- **Job item**: Copy each entry below unchanged; the images do not go in the copy.

__________

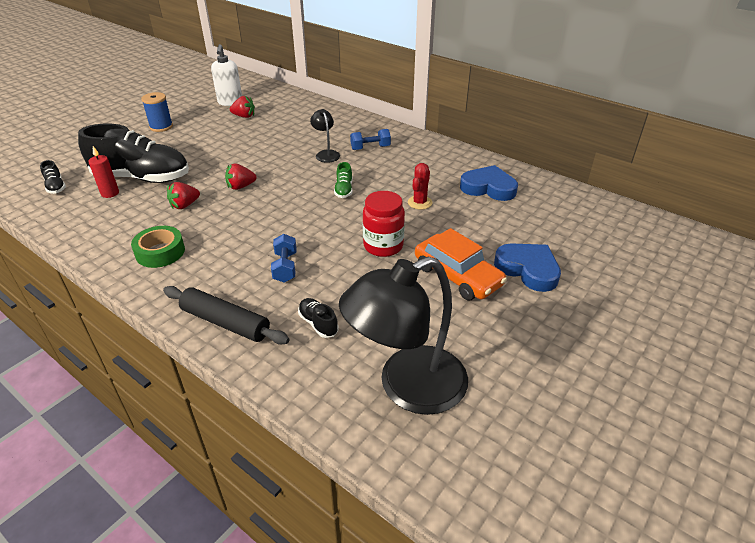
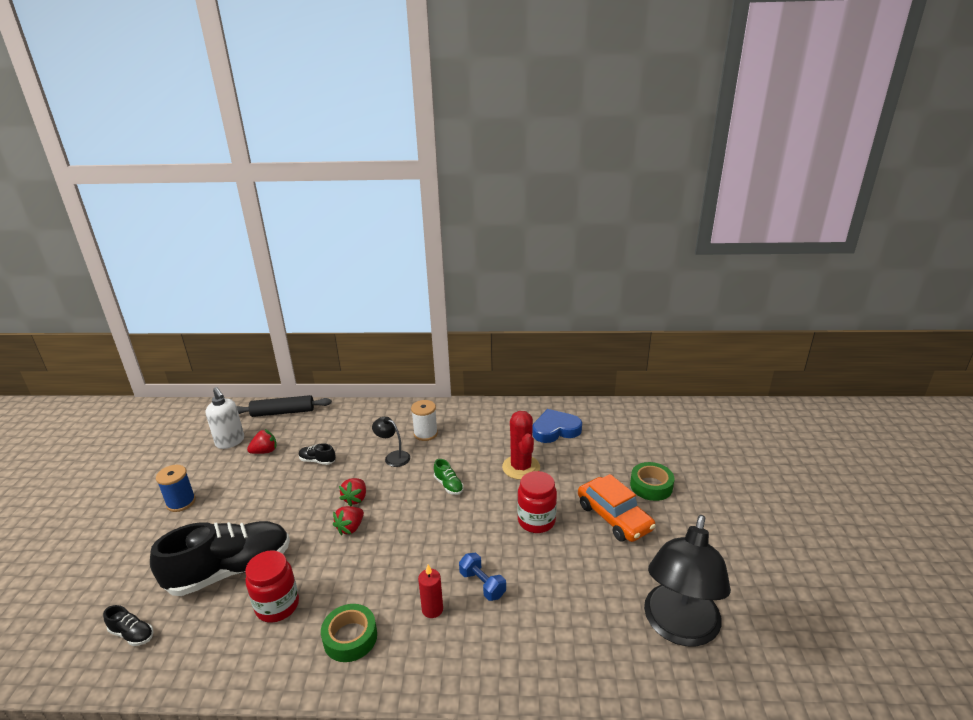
camera: 35 degrees left, 10 degrees down
(110, 193) = (213, 606): red candle -> red candle (432, 609)
(142, 211) = (277, 606): none -> red jar
(185, 205) = (316, 576): red strawberry -> red strawberry (355, 499)
(225, 323) = (492, 666): black rolling pin -> black rolling pin (283, 412)
(318, 324) = (565, 618): black shoe -> black shoe (317, 461)
(370, 148) = (425, 434): blue dumbbell -> white spool
(420, 202) = (521, 467): red cactus -> red cactus, size x1.63
(457, 276) = (614, 517): orange car -> orange car turned 45 degrees clockwise
(528, 269) = (651, 486): blue heart -> green tape

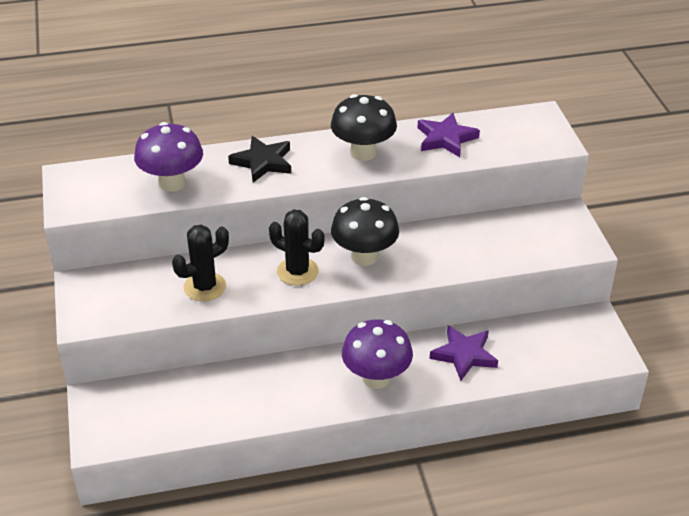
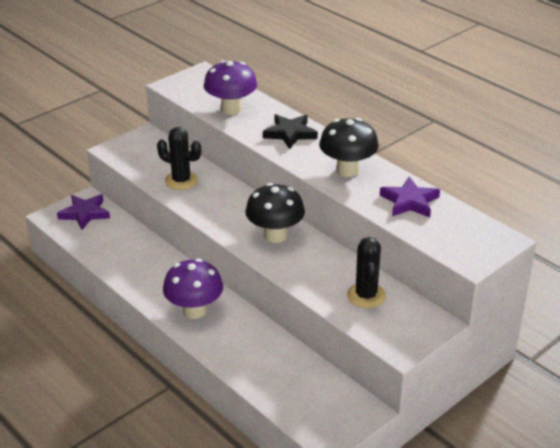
camera: 60 degrees right, 5 degrees down
(297, 271) = (231, 212): black cactus -> black cactus (366, 295)
(464, 355) = (255, 347): purple star -> purple star (85, 213)

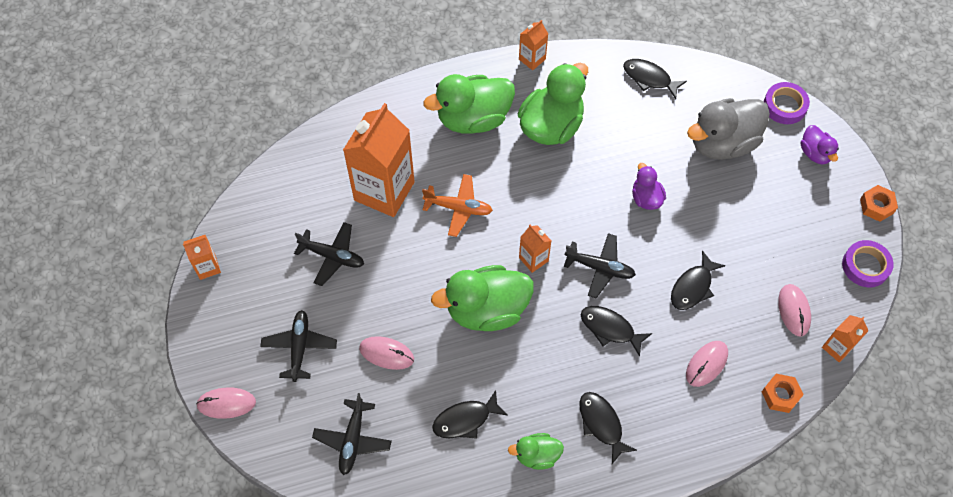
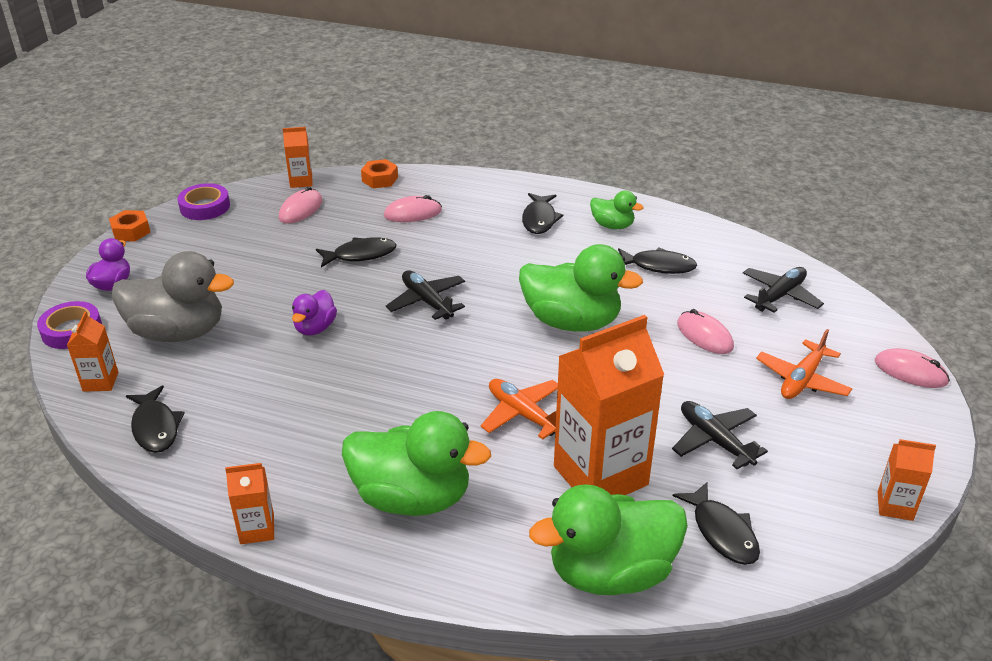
camera: 145 degrees left, 25 degrees down
(299, 347) = (802, 380): black plane -> orange plane
(533, 259) = (485, 336): orange carton -> orange carton (100, 382)
(551, 126) = (328, 439): green duck -> green duck (610, 572)
(610, 329) = (467, 262): black fish -> black fish (722, 532)

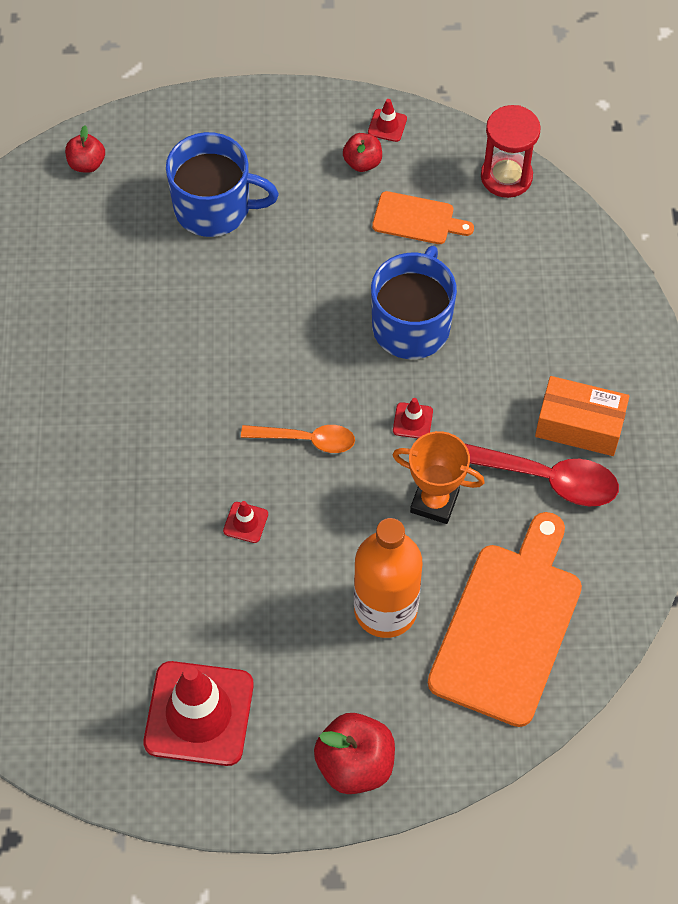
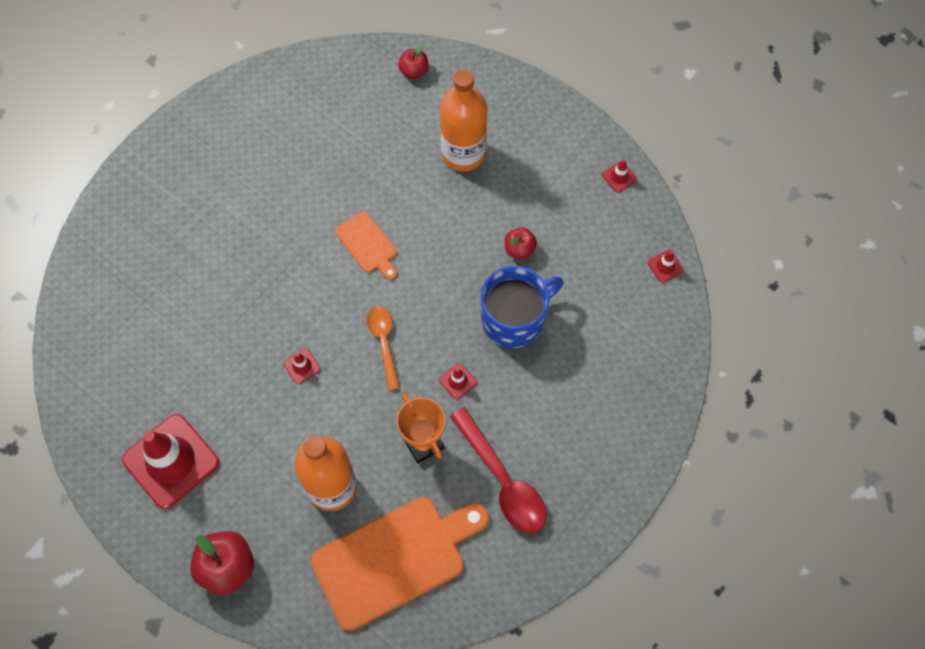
camera: 40 degrees right, 5 degrees up
(214, 208) = (463, 153): blue mug -> orange bottle
(306, 440) = (383, 342): orange spoon -> orange spoon turned 150 degrees counterclockwise
(362, 162) = (581, 190): red apple -> red apple (519, 249)
(417, 219) = (581, 252): orange cutting board -> orange cutting board (367, 244)
(506, 177) = (665, 266): red hourglass -> red traffic cone
(579, 425) = (559, 466): orange box -> none

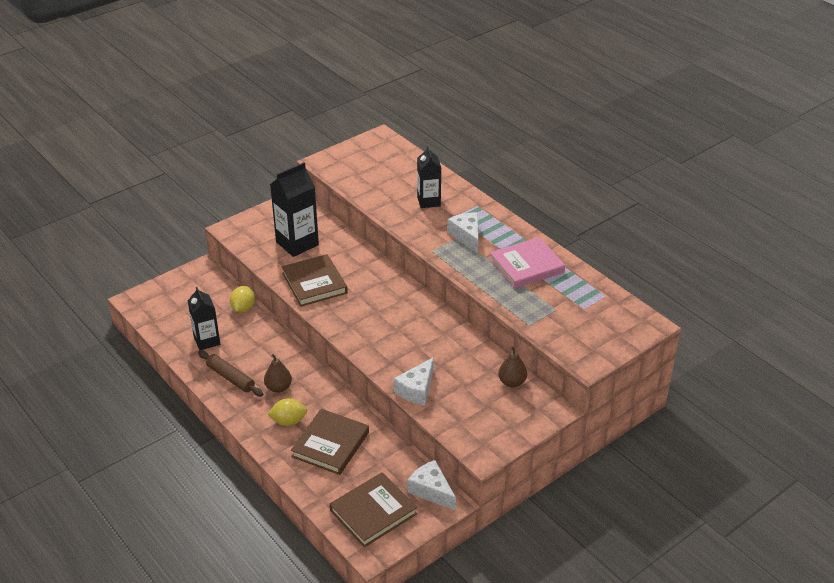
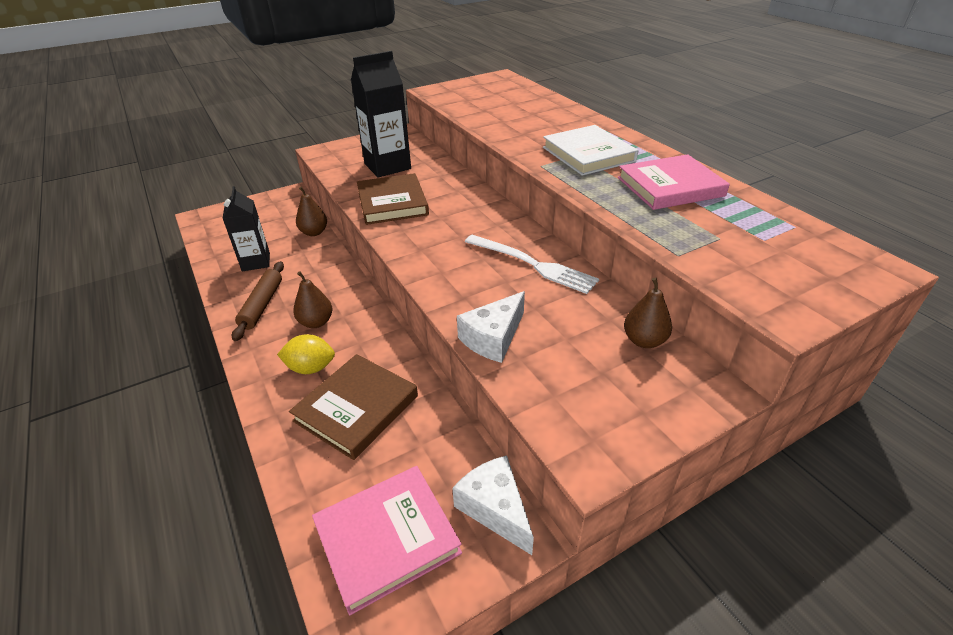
camera: 10 degrees right, 0 degrees up
(230, 378) = (262, 305): brown rolling pin -> brown rolling pin turned 45 degrees clockwise
(243, 308) = (314, 232): yellow lemon -> brown pear
(373, 512) = (387, 538): brown book -> pink book
(428, 201) = (544, 123): black carton -> none
(434, 332) = (533, 264): none -> white fork
(466, 236) = (588, 154): white cheese -> white book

__________

- **Answer area**:
camera: 35 degrees left, 10 degrees down
(110, 193) = (213, 606): red candle -> red candle (432, 609)
(142, 211) = (277, 606): none -> red jar
(185, 205) = (316, 576): red strawberry -> red strawberry (355, 499)
(225, 323) = (492, 666): black rolling pin -> black rolling pin (283, 412)
(318, 324) = (565, 618): black shoe -> black shoe (317, 461)
(370, 148) = (425, 434): blue dumbbell -> white spool
(420, 202) = (521, 467): red cactus -> red cactus, size x1.63
(457, 276) = (614, 517): orange car -> orange car turned 45 degrees clockwise
(528, 269) = (651, 486): blue heart -> green tape

camera: 60 degrees right, 5 degrees down
(297, 271) = (231, 212): black cactus -> black cactus (366, 295)
(464, 355) = (255, 347): purple star -> purple star (85, 213)

camera: 145 degrees left, 25 degrees down
(299, 347) = (802, 380): black plane -> orange plane
(533, 259) = (485, 336): orange carton -> orange carton (100, 382)
(551, 126) = (328, 439): green duck -> green duck (610, 572)
(610, 329) = (467, 262): black fish -> black fish (722, 532)

camera: 40 degrees right, 5 degrees up
(214, 208) = (463, 153): blue mug -> orange bottle
(306, 440) = (383, 342): orange spoon -> orange spoon turned 150 degrees counterclockwise
(362, 162) = (581, 190): red apple -> red apple (519, 249)
(417, 219) = (581, 252): orange cutting board -> orange cutting board (367, 244)
(506, 177) = (665, 266): red hourglass -> red traffic cone
(579, 425) = (559, 466): orange box -> none

camera: 10 degrees right, 0 degrees up
(230, 378) = (262, 305): brown rolling pin -> brown rolling pin turned 45 degrees clockwise
(243, 308) = (314, 232): yellow lemon -> brown pear
(373, 512) = (387, 538): brown book -> pink book
(428, 201) = (544, 123): black carton -> none
(434, 332) = (533, 264): none -> white fork
(466, 236) = (588, 154): white cheese -> white book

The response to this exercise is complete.